■ WHAT TO PRODUCE ■
If a line of the records holds the word "DGND", copy it out.

■ INPUT DATA ■

-=-=-

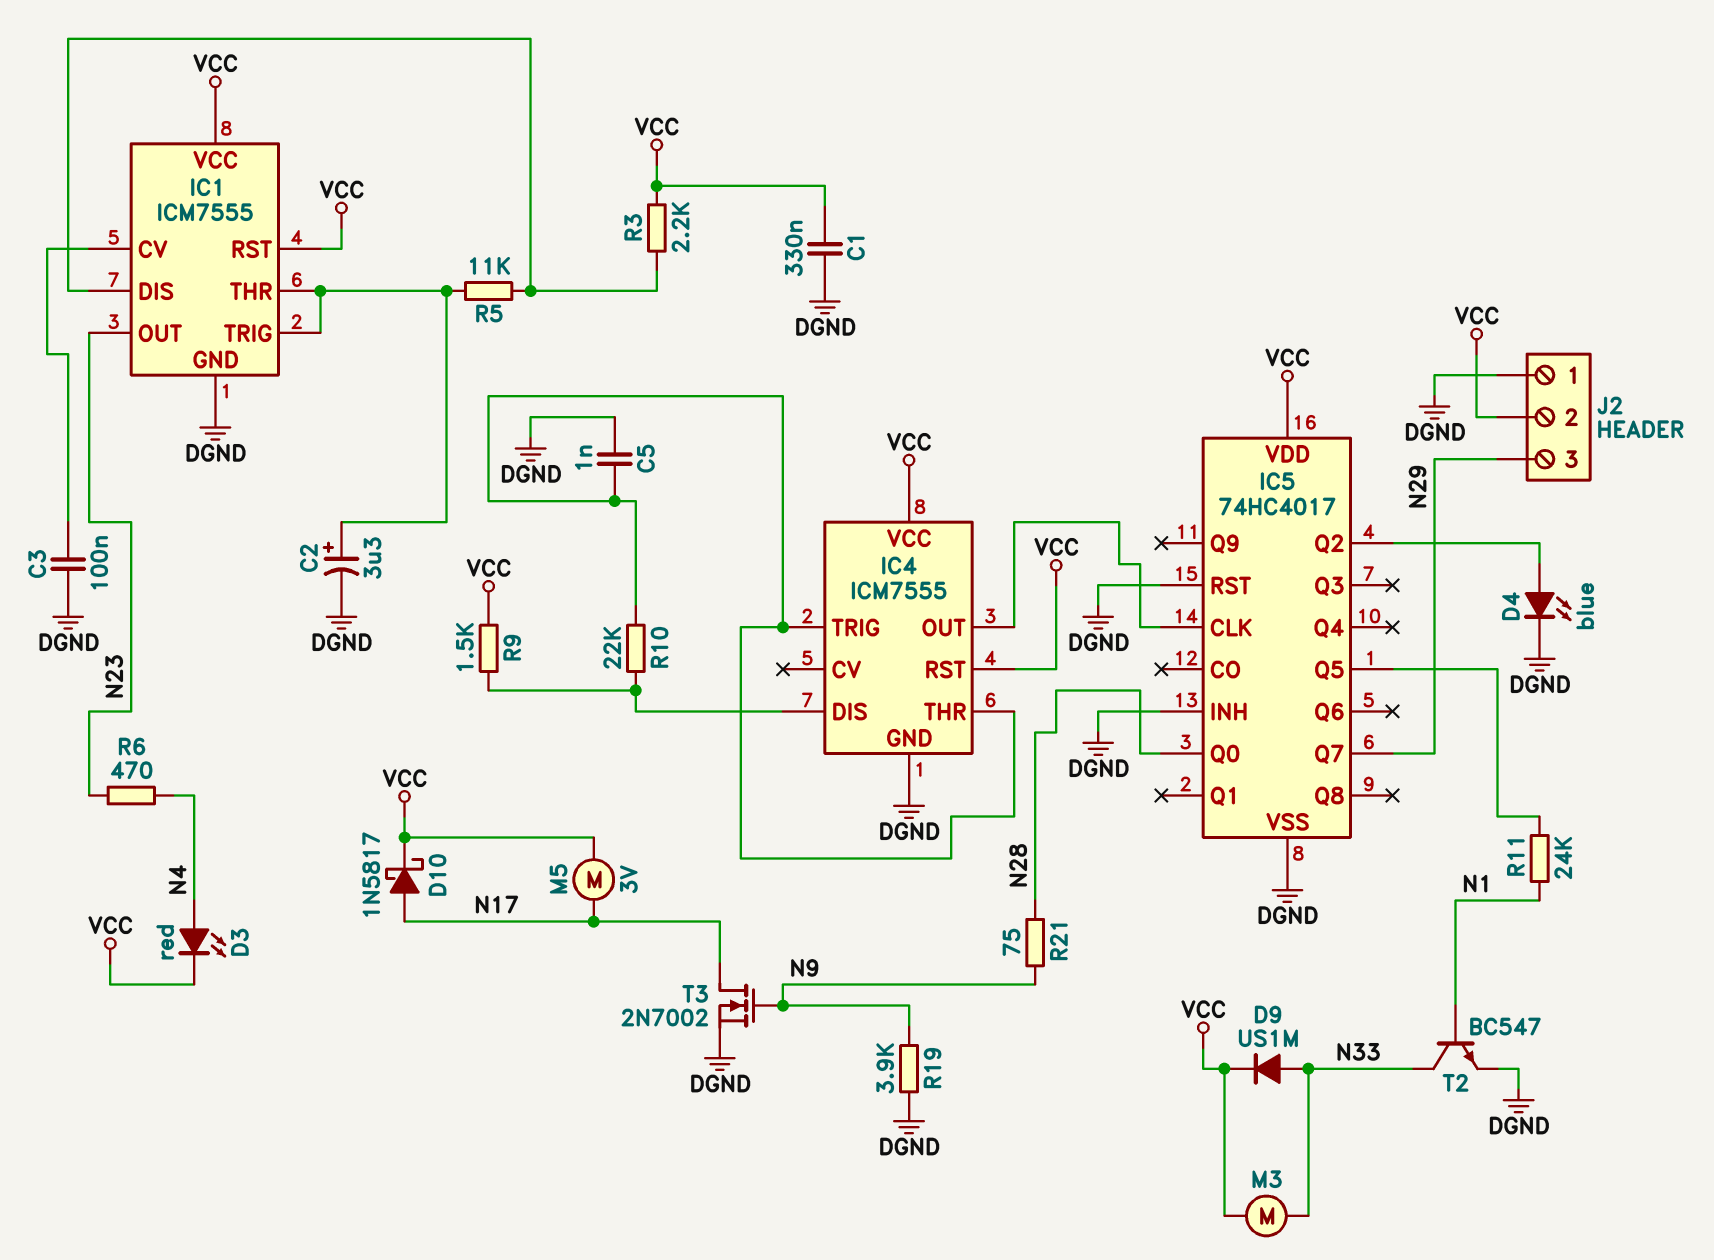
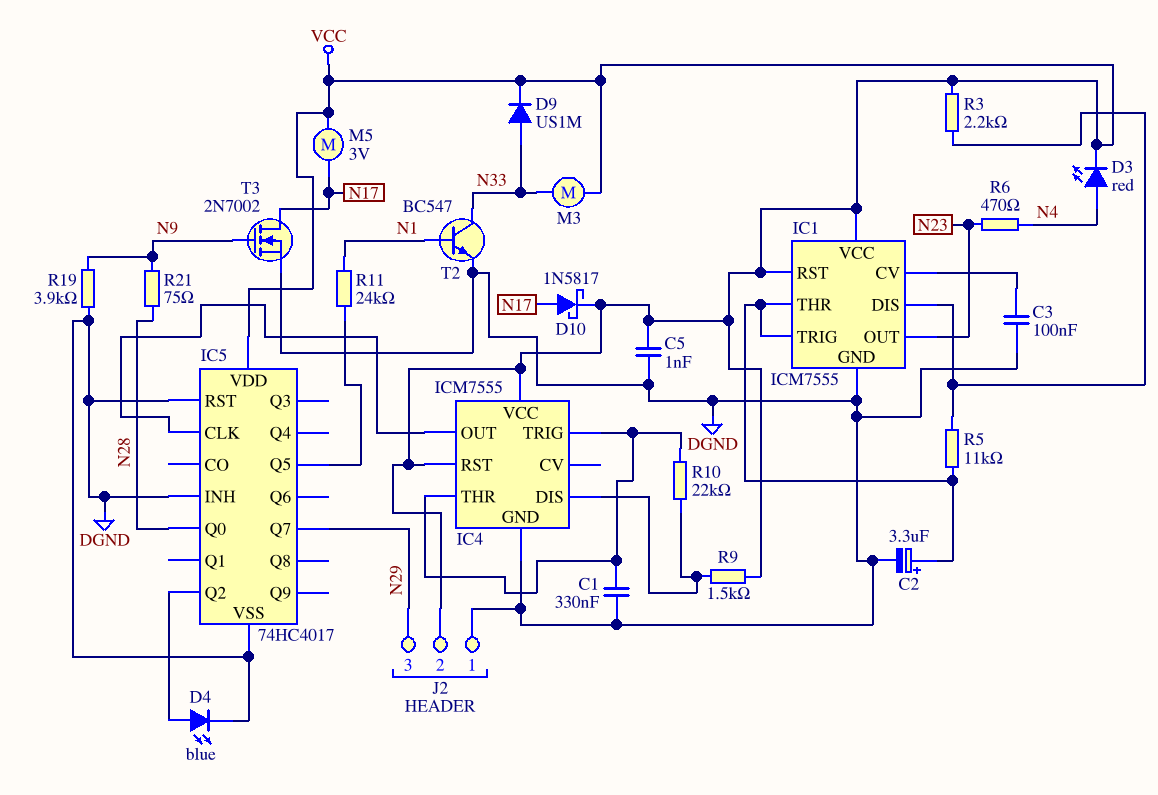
C1: 330nF (DGND, VCC) -> 330nF (DGND, IC4/THR)
C5: 1nF (DGND, IC4/THR) -> 1nF (DGND, VCC)

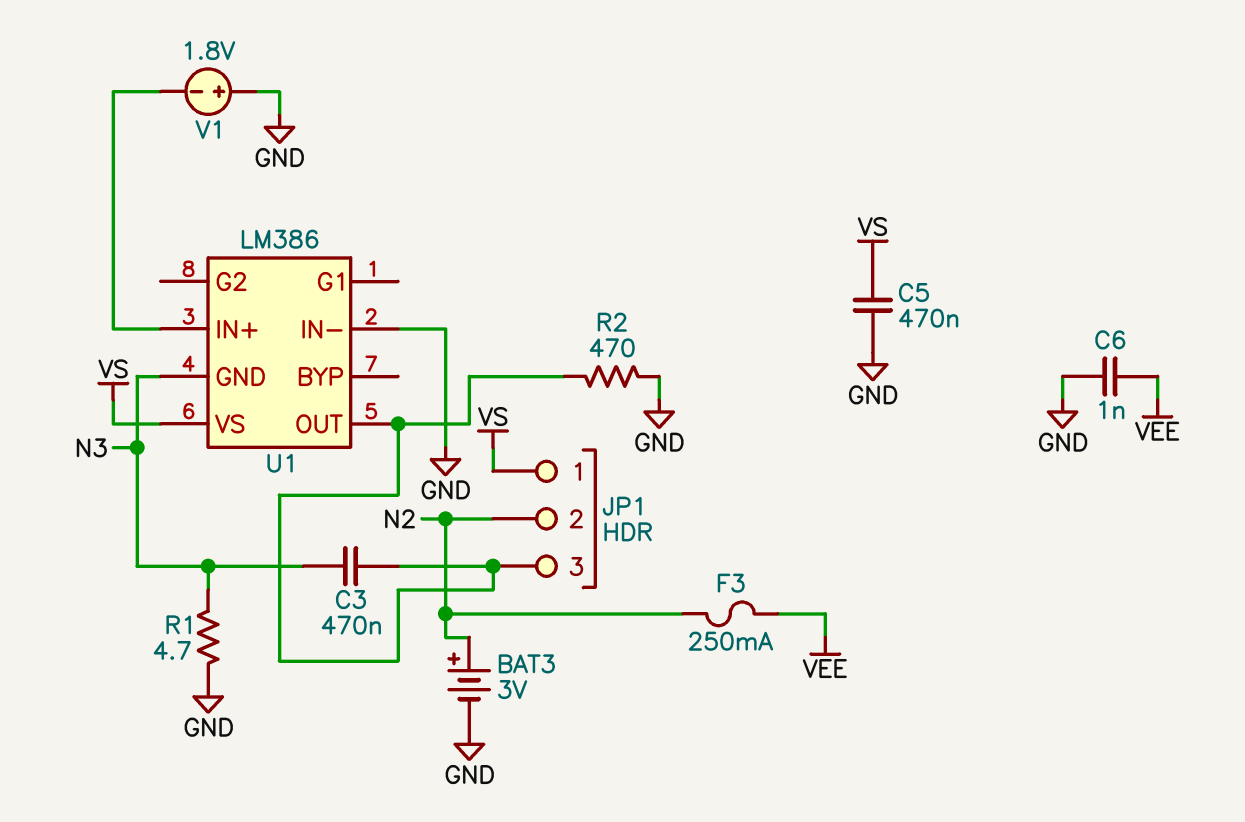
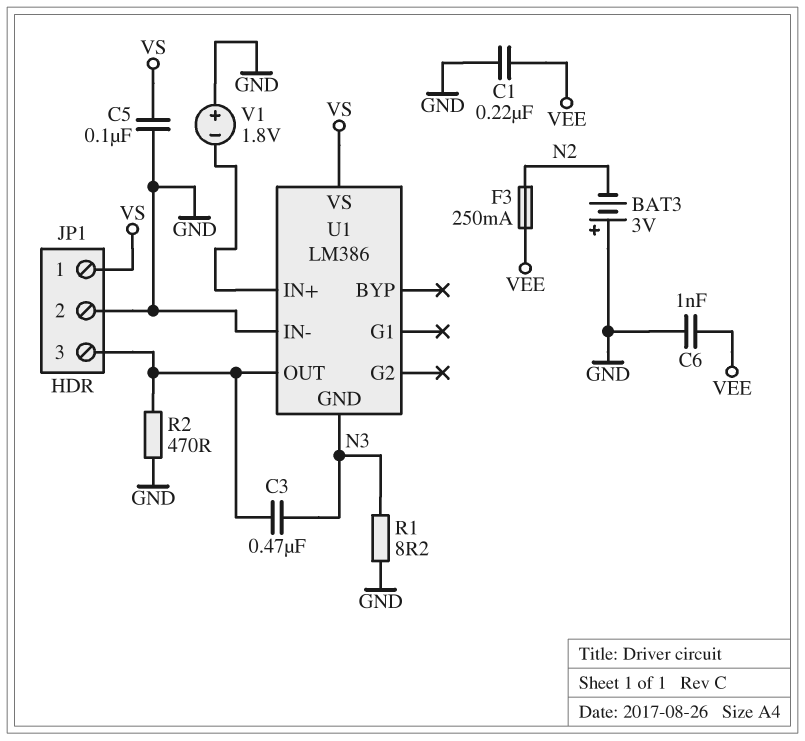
BAT3: 3V (plus N2, minus GND) -> 3V (plus GND, minus N2)
C1: none -> 220nF (GND, VEE)
C5: 470nF (GND, VS) -> 100nF (GND, VS)
JP1 pin 2: N2 -> GND
R1: 4.7 (GND, N3) -> 8.2 (GND, N3)

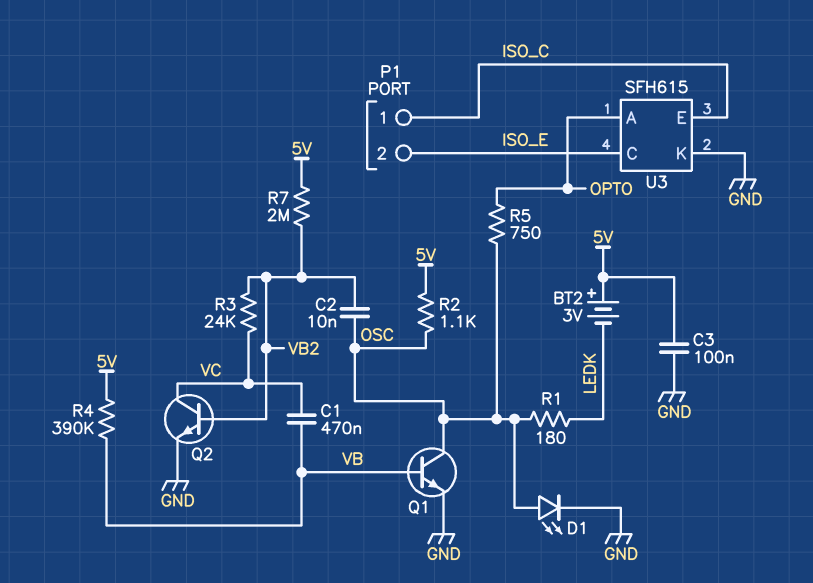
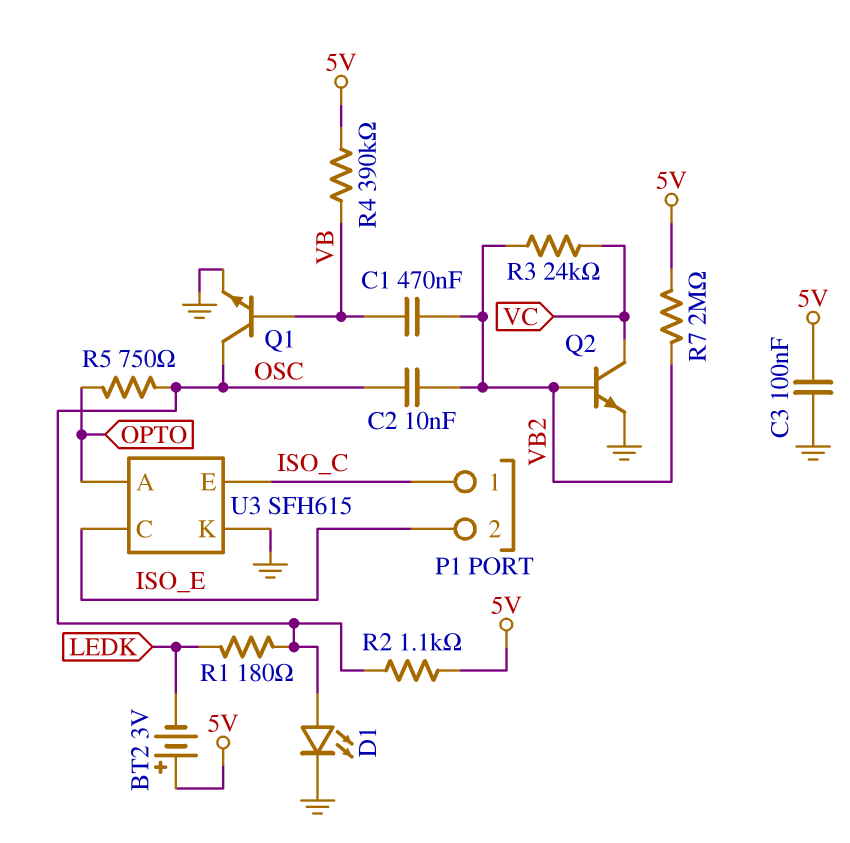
C1: 470nF (VB, VC) -> 470nF (VB, VB2)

-=-=-

■ TASK ANSWER ■
C1: 330nF (DGND, VCC) -> 330nF (DGND, IC4/THR)
C5: 1nF (DGND, IC4/THR) -> 1nF (DGND, VCC)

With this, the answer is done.